> Given request:
List each line in which the string "image" appears.

> Input:
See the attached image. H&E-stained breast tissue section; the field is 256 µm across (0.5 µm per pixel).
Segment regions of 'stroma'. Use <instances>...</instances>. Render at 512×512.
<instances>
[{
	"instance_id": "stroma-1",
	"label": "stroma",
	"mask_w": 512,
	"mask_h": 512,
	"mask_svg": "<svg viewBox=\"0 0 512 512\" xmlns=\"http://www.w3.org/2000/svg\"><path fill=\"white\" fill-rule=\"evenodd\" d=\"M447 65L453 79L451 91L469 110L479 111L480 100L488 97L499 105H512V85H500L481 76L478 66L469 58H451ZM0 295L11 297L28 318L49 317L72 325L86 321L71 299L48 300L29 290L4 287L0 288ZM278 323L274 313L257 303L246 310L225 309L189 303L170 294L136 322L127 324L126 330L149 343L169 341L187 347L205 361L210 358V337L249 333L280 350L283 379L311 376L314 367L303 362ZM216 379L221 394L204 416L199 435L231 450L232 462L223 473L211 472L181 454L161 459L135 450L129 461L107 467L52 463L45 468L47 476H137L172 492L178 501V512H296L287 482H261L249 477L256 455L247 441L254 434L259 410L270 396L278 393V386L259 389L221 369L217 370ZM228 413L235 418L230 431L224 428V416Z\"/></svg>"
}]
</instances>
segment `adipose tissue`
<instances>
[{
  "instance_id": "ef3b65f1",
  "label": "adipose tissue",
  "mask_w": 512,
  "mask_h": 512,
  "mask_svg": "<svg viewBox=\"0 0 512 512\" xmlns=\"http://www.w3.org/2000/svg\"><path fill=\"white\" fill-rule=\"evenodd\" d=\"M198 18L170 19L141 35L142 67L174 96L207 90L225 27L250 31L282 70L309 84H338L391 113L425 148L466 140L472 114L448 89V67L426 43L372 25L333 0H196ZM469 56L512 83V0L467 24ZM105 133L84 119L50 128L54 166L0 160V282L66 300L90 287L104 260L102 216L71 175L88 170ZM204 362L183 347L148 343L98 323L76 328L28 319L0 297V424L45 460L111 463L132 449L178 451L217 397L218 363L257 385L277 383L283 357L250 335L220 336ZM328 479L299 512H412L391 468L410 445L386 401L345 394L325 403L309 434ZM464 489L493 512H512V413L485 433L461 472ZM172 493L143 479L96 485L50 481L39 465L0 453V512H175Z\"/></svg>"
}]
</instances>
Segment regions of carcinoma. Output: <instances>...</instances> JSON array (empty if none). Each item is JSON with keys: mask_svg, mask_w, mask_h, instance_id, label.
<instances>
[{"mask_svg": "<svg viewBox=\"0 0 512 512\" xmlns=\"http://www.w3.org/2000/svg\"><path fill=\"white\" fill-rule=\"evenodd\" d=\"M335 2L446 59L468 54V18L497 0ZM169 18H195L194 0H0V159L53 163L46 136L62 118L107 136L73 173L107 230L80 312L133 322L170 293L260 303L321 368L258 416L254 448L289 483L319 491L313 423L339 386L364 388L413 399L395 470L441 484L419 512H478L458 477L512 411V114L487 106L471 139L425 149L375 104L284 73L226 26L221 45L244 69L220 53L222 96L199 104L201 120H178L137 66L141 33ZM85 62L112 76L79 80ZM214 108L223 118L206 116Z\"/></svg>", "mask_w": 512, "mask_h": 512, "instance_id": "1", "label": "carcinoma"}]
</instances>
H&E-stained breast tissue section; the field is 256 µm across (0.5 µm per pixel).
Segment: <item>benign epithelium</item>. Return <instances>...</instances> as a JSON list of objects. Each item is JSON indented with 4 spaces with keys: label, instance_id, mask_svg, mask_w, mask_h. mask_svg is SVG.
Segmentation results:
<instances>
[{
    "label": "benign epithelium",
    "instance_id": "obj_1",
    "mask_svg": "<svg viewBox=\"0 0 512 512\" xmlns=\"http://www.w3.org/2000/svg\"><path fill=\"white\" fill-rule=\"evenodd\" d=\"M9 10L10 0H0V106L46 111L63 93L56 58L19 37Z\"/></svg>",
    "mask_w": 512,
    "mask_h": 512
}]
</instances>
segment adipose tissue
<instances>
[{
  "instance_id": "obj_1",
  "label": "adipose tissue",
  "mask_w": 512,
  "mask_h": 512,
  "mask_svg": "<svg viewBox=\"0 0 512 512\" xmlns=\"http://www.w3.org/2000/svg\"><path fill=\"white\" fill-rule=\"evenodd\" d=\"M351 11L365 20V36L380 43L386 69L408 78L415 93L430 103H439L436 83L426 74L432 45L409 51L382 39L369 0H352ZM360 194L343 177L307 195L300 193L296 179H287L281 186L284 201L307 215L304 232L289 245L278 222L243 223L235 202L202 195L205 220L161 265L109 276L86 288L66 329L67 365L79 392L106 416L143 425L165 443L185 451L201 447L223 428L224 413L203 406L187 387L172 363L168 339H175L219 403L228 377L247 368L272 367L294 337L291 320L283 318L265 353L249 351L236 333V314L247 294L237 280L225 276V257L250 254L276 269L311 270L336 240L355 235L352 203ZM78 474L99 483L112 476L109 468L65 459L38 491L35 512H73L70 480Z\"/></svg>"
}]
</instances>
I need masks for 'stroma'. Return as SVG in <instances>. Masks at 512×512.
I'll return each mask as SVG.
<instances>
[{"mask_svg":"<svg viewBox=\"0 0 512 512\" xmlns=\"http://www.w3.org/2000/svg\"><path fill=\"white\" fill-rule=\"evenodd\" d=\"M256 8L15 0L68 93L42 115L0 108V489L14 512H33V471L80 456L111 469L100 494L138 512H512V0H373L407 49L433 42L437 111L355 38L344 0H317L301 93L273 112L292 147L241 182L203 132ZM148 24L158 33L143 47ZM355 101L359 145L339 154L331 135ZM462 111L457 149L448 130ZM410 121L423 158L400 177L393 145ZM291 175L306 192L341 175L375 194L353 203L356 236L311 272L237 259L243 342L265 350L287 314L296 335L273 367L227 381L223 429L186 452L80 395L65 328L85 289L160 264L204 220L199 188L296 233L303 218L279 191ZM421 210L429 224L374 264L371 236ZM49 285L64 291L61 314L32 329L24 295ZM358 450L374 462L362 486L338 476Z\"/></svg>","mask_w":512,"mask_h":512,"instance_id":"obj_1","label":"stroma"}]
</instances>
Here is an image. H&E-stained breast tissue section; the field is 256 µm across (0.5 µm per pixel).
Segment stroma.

> Task response:
See the attached image. H&E-stained breast tissue section; the field is 256 µm across (0.5 µm per pixel).
Here is an image. H&E-stained breast tissue section; the field is 256 µm across (0.5 µm per pixel).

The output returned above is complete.